- **Record excerpts**:
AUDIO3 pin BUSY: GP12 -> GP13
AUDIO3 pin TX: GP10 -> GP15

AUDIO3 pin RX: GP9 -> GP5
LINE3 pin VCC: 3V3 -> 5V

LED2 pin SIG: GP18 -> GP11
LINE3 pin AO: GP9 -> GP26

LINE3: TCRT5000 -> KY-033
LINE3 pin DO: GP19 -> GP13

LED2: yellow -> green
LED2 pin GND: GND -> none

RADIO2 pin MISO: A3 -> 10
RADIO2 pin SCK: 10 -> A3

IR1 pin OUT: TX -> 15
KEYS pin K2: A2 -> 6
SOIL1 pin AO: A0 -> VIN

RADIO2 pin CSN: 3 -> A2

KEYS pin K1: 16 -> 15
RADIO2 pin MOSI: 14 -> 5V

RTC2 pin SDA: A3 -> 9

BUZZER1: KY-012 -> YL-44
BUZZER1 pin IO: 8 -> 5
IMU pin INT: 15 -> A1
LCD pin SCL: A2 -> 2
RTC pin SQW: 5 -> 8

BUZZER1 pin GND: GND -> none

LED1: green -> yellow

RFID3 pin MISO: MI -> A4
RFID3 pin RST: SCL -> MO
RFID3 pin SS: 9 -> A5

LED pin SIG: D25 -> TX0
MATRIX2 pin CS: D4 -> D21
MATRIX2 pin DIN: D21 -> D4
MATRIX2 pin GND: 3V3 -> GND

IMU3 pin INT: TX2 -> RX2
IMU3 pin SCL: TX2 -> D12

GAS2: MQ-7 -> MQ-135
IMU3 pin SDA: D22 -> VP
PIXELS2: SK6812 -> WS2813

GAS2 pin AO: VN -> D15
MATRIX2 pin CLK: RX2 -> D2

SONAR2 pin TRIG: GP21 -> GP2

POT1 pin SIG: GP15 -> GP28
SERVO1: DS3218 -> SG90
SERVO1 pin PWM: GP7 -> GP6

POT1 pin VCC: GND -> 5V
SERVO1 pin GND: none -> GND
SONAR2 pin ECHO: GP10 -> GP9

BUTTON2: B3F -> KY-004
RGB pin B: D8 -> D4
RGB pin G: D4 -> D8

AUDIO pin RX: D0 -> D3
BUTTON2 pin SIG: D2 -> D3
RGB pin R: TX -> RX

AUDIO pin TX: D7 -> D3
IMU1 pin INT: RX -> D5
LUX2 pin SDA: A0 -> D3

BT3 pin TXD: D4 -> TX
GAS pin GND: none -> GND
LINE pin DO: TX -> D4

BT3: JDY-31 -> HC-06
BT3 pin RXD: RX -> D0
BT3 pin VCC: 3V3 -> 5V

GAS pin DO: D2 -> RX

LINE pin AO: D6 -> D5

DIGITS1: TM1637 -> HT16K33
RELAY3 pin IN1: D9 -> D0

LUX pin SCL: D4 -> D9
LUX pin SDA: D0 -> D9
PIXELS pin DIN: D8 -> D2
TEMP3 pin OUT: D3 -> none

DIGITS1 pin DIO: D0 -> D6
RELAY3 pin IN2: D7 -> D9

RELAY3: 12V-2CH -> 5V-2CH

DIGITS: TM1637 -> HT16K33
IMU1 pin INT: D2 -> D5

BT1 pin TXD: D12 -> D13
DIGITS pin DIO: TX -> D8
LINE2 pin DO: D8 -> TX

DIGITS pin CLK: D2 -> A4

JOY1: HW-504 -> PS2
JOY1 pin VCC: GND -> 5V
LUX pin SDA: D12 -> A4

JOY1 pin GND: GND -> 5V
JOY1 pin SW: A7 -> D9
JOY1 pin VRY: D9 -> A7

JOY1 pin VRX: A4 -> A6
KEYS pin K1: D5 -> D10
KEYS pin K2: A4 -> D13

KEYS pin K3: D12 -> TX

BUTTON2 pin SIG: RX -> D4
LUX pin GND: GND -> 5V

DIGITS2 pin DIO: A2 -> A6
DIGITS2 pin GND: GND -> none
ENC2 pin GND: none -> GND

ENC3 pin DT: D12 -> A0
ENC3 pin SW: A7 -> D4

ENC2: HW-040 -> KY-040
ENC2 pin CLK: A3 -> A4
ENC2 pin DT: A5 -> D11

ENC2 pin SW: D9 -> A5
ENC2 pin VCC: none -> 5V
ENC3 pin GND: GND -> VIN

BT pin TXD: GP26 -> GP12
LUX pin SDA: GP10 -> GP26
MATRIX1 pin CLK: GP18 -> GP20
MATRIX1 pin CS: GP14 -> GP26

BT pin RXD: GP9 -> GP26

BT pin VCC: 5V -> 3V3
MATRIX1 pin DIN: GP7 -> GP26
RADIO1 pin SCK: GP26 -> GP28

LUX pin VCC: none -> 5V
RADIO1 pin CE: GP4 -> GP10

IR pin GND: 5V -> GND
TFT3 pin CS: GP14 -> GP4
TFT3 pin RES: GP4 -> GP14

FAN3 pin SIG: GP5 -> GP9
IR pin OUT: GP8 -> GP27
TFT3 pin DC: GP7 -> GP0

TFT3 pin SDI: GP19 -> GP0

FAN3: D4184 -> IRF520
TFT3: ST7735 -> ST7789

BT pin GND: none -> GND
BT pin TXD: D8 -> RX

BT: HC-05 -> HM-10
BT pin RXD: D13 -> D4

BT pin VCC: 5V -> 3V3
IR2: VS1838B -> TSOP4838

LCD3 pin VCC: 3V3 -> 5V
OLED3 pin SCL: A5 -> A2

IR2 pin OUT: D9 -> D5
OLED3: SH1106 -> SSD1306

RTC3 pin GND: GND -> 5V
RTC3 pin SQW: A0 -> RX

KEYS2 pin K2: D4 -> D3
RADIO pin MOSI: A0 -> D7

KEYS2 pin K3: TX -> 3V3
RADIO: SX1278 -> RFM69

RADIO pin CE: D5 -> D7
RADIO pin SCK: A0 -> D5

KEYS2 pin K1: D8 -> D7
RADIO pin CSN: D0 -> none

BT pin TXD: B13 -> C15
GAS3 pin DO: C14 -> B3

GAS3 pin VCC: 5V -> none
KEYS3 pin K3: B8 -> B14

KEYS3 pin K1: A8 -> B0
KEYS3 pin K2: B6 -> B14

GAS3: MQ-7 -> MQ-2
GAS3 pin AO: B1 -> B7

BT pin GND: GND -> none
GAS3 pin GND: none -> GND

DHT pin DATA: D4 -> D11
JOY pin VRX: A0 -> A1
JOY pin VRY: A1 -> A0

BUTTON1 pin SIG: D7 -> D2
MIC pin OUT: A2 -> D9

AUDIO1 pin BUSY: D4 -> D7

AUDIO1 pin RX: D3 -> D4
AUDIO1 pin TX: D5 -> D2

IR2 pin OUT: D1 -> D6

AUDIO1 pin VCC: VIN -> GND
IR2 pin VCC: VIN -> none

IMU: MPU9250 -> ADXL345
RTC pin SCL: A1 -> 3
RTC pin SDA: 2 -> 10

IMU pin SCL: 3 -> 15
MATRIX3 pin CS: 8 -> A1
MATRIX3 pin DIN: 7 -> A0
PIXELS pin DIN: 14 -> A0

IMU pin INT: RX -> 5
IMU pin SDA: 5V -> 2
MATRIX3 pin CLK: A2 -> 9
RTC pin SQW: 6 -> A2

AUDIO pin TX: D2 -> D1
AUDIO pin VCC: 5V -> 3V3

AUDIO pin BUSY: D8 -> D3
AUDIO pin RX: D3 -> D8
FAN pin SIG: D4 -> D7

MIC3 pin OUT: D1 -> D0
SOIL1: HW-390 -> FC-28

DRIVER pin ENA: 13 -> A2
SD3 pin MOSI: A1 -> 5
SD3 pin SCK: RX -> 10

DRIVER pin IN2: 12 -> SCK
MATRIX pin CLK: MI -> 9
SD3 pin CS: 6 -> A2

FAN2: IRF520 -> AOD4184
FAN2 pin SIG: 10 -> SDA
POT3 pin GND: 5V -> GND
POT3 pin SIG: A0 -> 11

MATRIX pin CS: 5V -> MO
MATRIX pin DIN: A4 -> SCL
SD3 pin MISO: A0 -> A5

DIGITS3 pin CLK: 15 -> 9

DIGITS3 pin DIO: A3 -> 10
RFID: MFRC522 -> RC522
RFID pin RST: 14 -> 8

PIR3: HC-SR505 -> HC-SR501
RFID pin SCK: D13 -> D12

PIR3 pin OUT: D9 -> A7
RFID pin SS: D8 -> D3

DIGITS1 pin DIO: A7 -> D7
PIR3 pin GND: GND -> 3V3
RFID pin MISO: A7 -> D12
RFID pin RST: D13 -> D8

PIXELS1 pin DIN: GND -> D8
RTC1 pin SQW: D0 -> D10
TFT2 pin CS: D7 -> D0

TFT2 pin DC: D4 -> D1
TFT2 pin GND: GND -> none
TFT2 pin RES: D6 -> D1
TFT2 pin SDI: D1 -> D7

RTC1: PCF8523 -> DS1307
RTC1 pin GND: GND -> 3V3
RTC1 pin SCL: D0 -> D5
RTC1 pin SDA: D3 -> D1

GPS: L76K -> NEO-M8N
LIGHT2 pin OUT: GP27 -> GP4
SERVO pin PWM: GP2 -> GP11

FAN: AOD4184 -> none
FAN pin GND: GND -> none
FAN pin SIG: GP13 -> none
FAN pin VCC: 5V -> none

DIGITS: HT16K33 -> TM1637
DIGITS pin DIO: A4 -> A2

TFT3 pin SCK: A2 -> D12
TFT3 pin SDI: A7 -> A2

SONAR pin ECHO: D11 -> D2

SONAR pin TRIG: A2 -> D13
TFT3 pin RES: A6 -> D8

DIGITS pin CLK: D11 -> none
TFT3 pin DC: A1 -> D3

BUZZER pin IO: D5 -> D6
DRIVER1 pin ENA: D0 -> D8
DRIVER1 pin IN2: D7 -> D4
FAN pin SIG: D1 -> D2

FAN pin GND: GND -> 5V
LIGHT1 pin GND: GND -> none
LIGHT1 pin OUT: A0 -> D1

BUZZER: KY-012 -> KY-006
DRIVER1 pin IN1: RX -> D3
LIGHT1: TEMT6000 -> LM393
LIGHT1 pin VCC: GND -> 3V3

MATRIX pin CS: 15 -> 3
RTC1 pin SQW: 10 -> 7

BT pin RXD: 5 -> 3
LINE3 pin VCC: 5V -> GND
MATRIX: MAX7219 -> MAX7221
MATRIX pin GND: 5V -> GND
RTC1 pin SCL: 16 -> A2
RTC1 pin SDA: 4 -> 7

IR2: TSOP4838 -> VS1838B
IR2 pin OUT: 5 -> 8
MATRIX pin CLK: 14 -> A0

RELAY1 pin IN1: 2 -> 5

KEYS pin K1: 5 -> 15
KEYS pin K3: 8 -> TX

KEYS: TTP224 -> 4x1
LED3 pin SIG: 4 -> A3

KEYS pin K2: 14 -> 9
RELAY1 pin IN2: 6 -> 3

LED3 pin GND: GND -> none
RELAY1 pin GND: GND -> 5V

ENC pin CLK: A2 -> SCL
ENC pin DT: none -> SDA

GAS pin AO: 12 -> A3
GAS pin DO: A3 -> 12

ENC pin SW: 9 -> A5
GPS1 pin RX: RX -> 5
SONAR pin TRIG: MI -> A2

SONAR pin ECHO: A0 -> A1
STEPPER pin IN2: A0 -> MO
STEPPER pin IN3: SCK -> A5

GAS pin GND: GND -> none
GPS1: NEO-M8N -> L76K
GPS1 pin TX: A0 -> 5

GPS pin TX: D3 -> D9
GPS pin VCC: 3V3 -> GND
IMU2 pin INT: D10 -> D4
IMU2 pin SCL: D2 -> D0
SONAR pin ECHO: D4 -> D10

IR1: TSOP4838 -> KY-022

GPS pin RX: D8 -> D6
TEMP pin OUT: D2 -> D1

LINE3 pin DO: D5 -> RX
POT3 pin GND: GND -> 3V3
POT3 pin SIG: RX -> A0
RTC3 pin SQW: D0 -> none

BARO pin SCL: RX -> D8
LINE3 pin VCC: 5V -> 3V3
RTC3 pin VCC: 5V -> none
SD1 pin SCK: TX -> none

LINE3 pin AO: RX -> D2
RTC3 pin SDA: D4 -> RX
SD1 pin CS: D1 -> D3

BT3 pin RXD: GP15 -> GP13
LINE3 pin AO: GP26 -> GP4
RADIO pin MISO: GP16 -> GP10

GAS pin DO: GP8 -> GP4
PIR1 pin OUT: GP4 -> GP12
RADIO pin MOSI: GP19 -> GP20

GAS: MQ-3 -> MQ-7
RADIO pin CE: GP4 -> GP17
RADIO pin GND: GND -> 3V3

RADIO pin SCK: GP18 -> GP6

- **Task prompt**: Look above for the line holding "KEYS3 pin K2: B6 -> B14" and the line holding "LIGHT1: TEMT6000 -> LM393", then output exactly those two lines and every line between them, nothing more.

- **Answer to this task**:
KEYS3 pin K2: B6 -> B14

GAS3: MQ-7 -> MQ-2
GAS3 pin AO: B1 -> B7

BT pin GND: GND -> none
GAS3 pin GND: none -> GND

DHT pin DATA: D4 -> D11
JOY pin VRX: A0 -> A1
JOY pin VRY: A1 -> A0

BUTTON1 pin SIG: D7 -> D2
MIC pin OUT: A2 -> D9

AUDIO1 pin BUSY: D4 -> D7

AUDIO1 pin RX: D3 -> D4
AUDIO1 pin TX: D5 -> D2

IR2 pin OUT: D1 -> D6

AUDIO1 pin VCC: VIN -> GND
IR2 pin VCC: VIN -> none

IMU: MPU9250 -> ADXL345
RTC pin SCL: A1 -> 3
RTC pin SDA: 2 -> 10

IMU pin SCL: 3 -> 15
MATRIX3 pin CS: 8 -> A1
MATRIX3 pin DIN: 7 -> A0
PIXELS pin DIN: 14 -> A0

IMU pin INT: RX -> 5
IMU pin SDA: 5V -> 2
MATRIX3 pin CLK: A2 -> 9
RTC pin SQW: 6 -> A2

AUDIO pin TX: D2 -> D1
AUDIO pin VCC: 5V -> 3V3

AUDIO pin BUSY: D8 -> D3
AUDIO pin RX: D3 -> D8
FAN pin SIG: D4 -> D7

MIC3 pin OUT: D1 -> D0
SOIL1: HW-390 -> FC-28

DRIVER pin ENA: 13 -> A2
SD3 pin MOSI: A1 -> 5
SD3 pin SCK: RX -> 10

DRIVER pin IN2: 12 -> SCK
MATRIX pin CLK: MI -> 9
SD3 pin CS: 6 -> A2

FAN2: IRF520 -> AOD4184
FAN2 pin SIG: 10 -> SDA
POT3 pin GND: 5V -> GND
POT3 pin SIG: A0 -> 11

MATRIX pin CS: 5V -> MO
MATRIX pin DIN: A4 -> SCL
SD3 pin MISO: A0 -> A5

DIGITS3 pin CLK: 15 -> 9

DIGITS3 pin DIO: A3 -> 10
RFID: MFRC522 -> RC522
RFID pin RST: 14 -> 8

PIR3: HC-SR505 -> HC-SR501
RFID pin SCK: D13 -> D12

PIR3 pin OUT: D9 -> A7
RFID pin SS: D8 -> D3

DIGITS1 pin DIO: A7 -> D7
PIR3 pin GND: GND -> 3V3
RFID pin MISO: A7 -> D12
RFID pin RST: D13 -> D8

PIXELS1 pin DIN: GND -> D8
RTC1 pin SQW: D0 -> D10
TFT2 pin CS: D7 -> D0

TFT2 pin DC: D4 -> D1
TFT2 pin GND: GND -> none
TFT2 pin RES: D6 -> D1
TFT2 pin SDI: D1 -> D7

RTC1: PCF8523 -> DS1307
RTC1 pin GND: GND -> 3V3
RTC1 pin SCL: D0 -> D5
RTC1 pin SDA: D3 -> D1

GPS: L76K -> NEO-M8N
LIGHT2 pin OUT: GP27 -> GP4
SERVO pin PWM: GP2 -> GP11

FAN: AOD4184 -> none
FAN pin GND: GND -> none
FAN pin SIG: GP13 -> none
FAN pin VCC: 5V -> none

DIGITS: HT16K33 -> TM1637
DIGITS pin DIO: A4 -> A2

TFT3 pin SCK: A2 -> D12
TFT3 pin SDI: A7 -> A2

SONAR pin ECHO: D11 -> D2

SONAR pin TRIG: A2 -> D13
TFT3 pin RES: A6 -> D8

DIGITS pin CLK: D11 -> none
TFT3 pin DC: A1 -> D3

BUZZER pin IO: D5 -> D6
DRIVER1 pin ENA: D0 -> D8
DRIVER1 pin IN2: D7 -> D4
FAN pin SIG: D1 -> D2

FAN pin GND: GND -> 5V
LIGHT1 pin GND: GND -> none
LIGHT1 pin OUT: A0 -> D1

BUZZER: KY-012 -> KY-006
DRIVER1 pin IN1: RX -> D3
LIGHT1: TEMT6000 -> LM393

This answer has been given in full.